What you will do: Restate word for word each line of the data, starting at the one containing "black bokinodon |" and running through the last.

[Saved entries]
<<<<

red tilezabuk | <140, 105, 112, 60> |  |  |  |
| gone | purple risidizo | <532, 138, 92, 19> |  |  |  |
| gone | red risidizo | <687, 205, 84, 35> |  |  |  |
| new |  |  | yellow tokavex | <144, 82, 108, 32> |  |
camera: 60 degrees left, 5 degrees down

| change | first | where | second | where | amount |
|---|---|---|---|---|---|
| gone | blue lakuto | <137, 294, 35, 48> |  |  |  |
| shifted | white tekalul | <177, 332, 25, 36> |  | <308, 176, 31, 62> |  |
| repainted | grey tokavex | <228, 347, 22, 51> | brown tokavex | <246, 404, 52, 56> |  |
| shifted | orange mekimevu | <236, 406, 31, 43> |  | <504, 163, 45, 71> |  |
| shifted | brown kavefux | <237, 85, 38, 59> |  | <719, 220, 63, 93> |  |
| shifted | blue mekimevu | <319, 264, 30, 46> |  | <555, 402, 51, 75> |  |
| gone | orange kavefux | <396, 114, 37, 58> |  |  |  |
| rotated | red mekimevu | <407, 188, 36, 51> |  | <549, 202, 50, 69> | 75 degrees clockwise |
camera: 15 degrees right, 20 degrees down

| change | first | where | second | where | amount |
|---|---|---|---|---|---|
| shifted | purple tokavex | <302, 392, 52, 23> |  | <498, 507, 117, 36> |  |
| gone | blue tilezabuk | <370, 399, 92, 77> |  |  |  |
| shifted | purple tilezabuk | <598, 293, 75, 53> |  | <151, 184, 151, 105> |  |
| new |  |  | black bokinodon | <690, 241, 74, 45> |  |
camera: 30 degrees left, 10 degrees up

>>>>

Written reply:
| new |  |  | black bokinodon | <690, 241, 74, 45> |  |
camera: 30 degrees left, 10 degrees up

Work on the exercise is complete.